INFORMATION GIVEN:
■ ■ ■ ■ ■ ■ ■
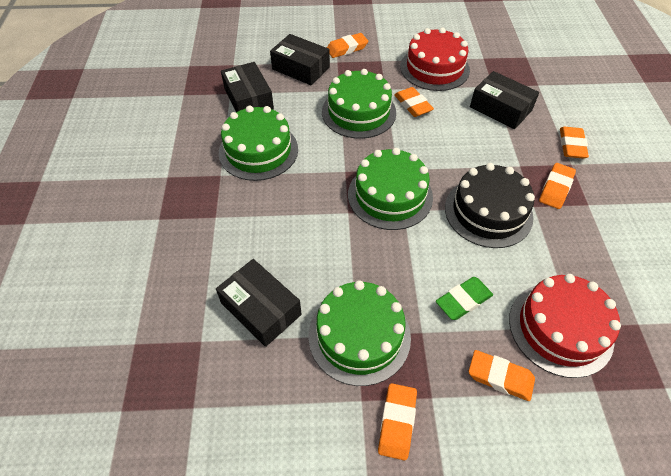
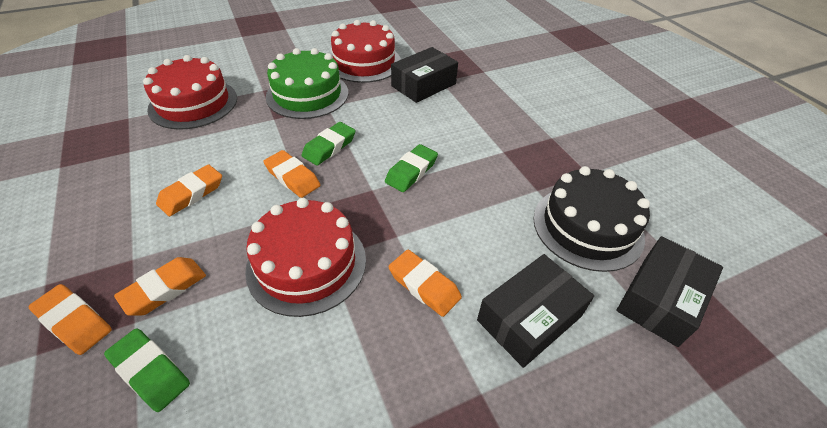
black box: 4 -> 3
green cake: 4 -> 1
green eraser: 1 -> 3
orange eraser: 6 -> 5
red cake: 2 -> 3

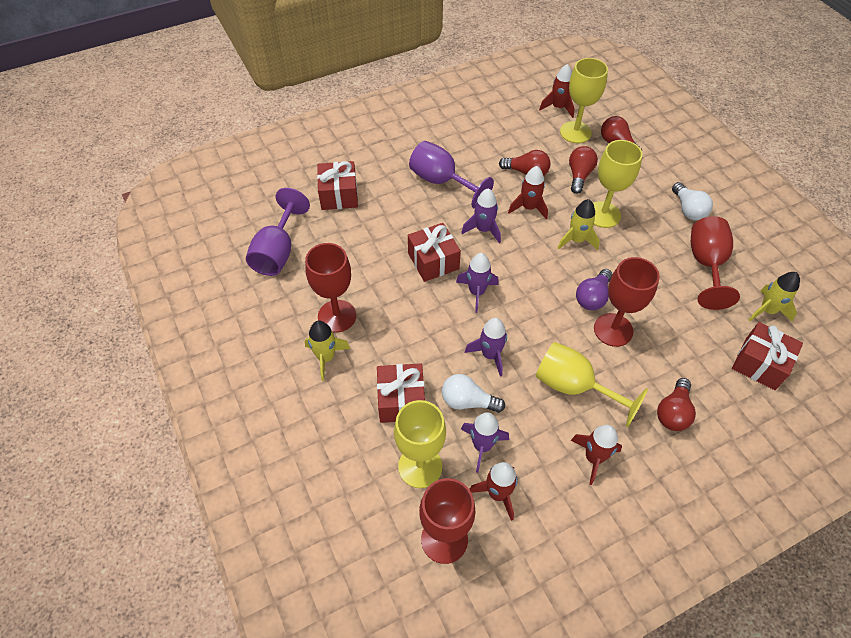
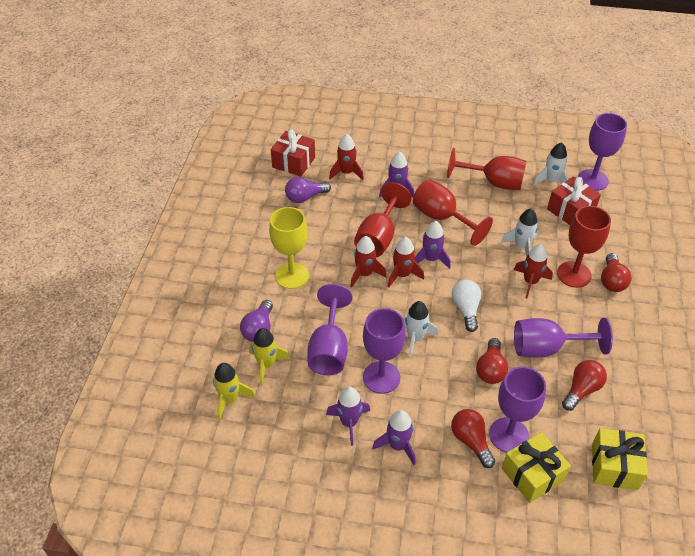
purple goblet: 2 -> 5
purple light bulb: 1 -> 2
red gift: 4 -> 2
white light bulb: 2 -> 1
white rocket: 0 -> 3
yellow gift: 0 -> 2
yellow goblet: 4 -> 1
yellow rocket: 3 -> 2

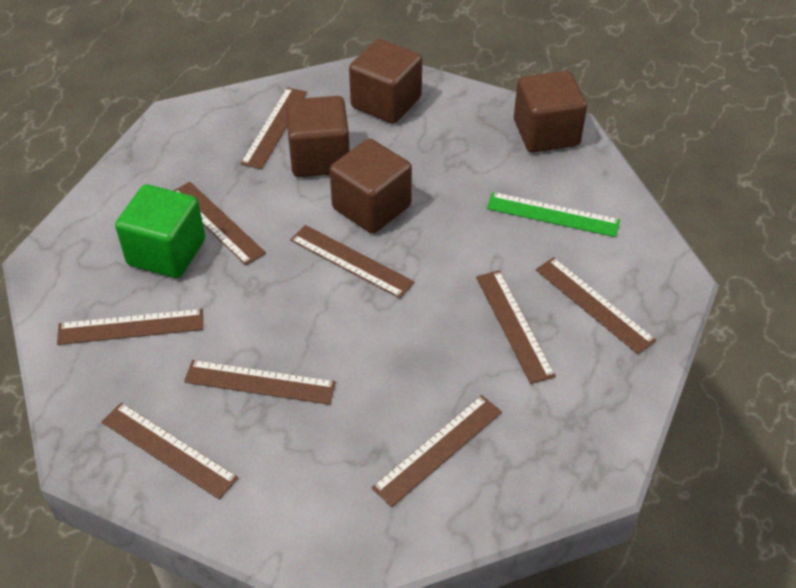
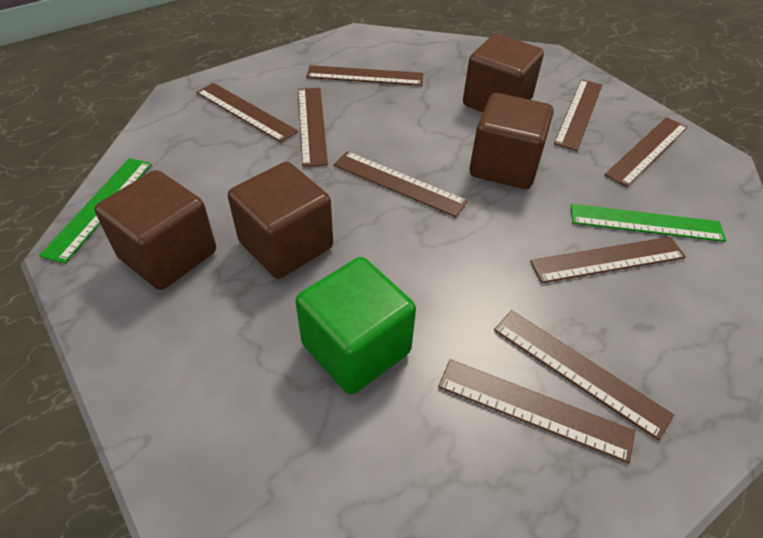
green ruler: 1 -> 2

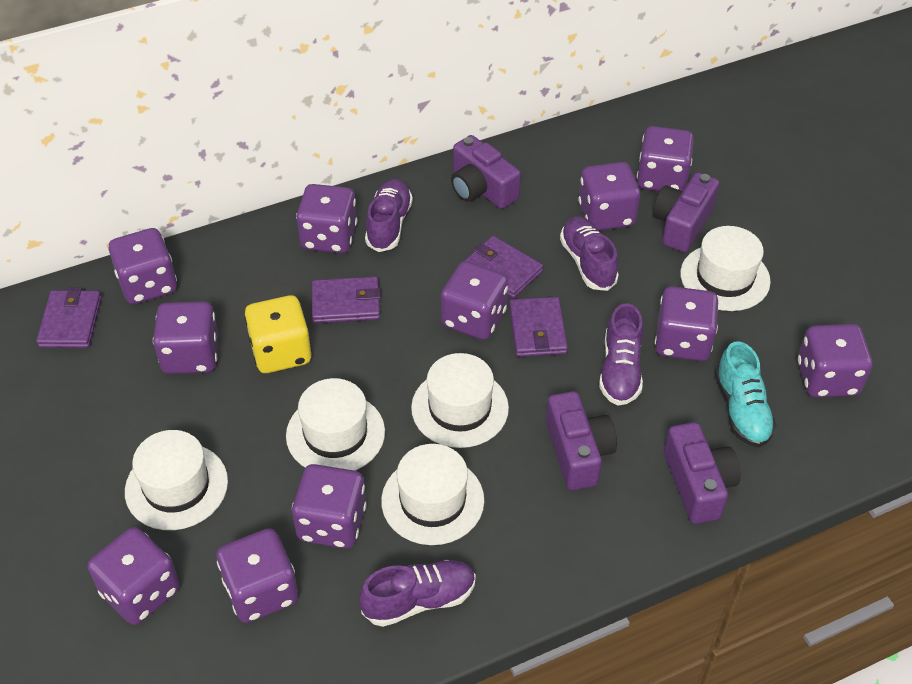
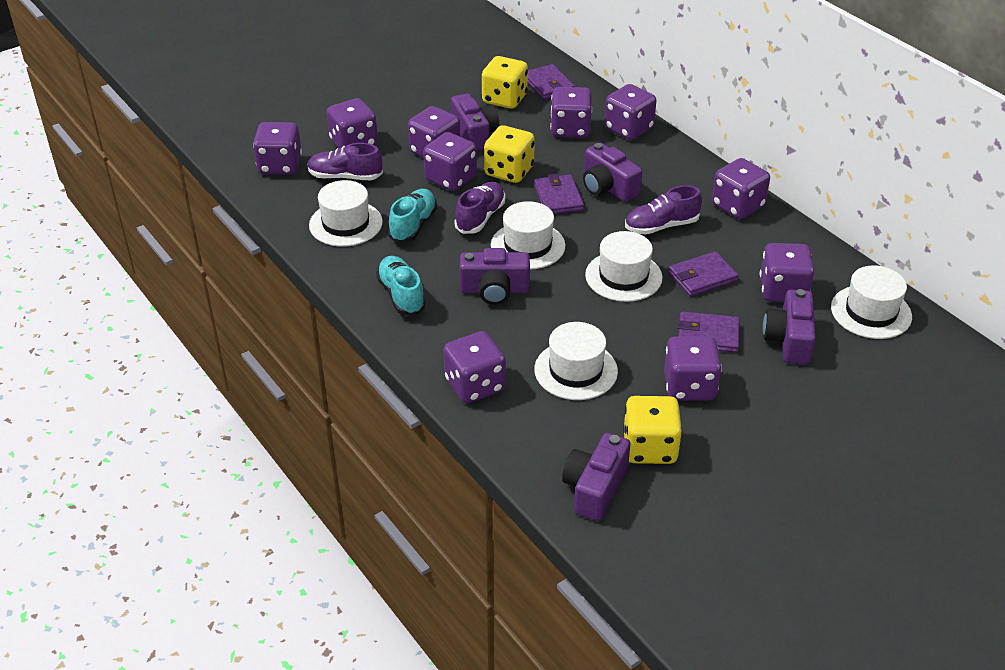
purple camera: 4 -> 5
purple dice: 11 -> 10
purple shoe: 4 -> 3
turquoise shoe: 1 -> 2
yellow dice: 1 -> 3

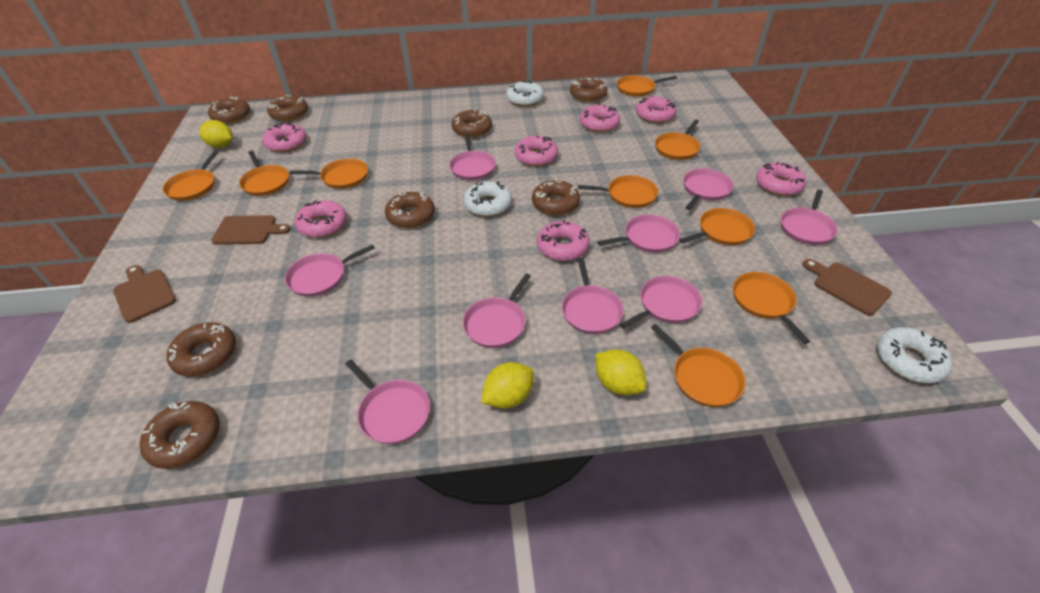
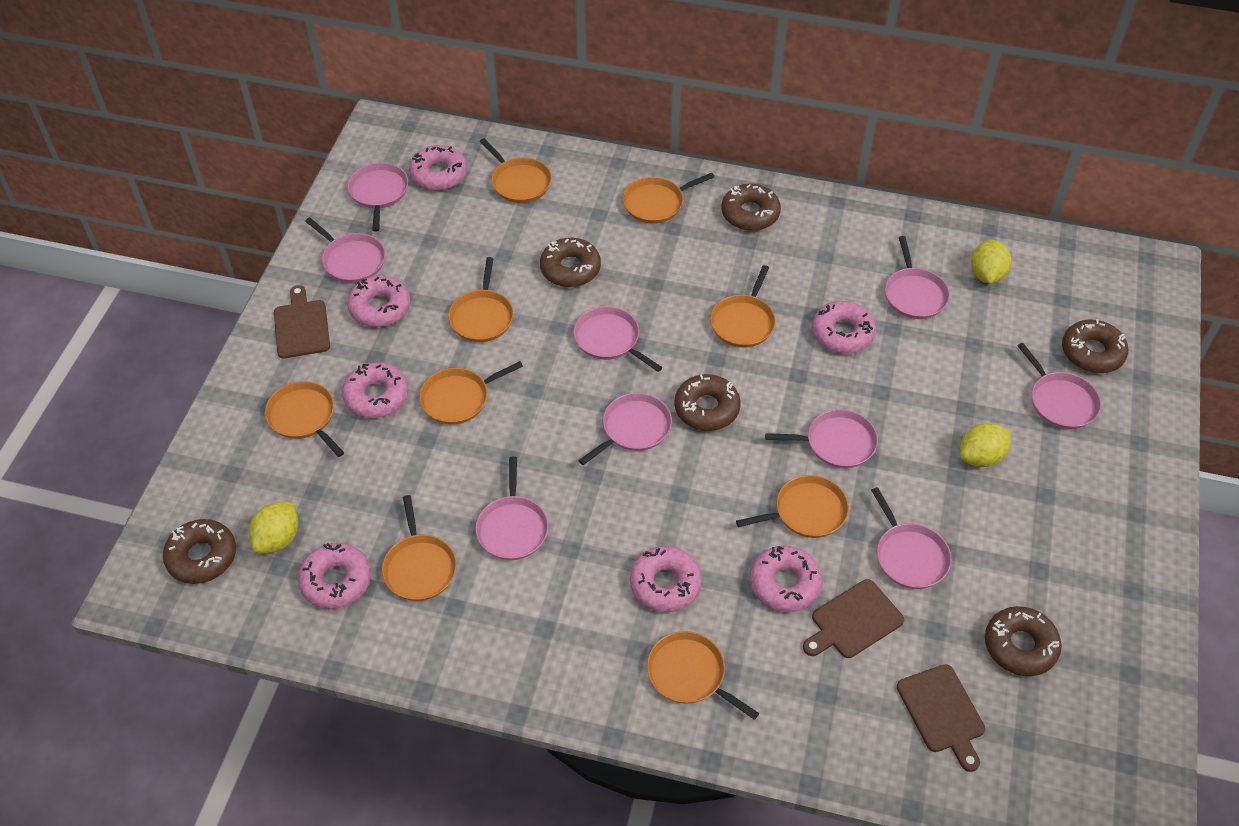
brown donut: 8 -> 6
white donut: 3 -> 0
■ ■ ■ ■ ■ ■ ■
PROBLEM TO SOLVE: If a line in the material holds "light", copy it.

YOUR RESPONSE:
purple light bulb: 1 -> 2
white light bulb: 2 -> 1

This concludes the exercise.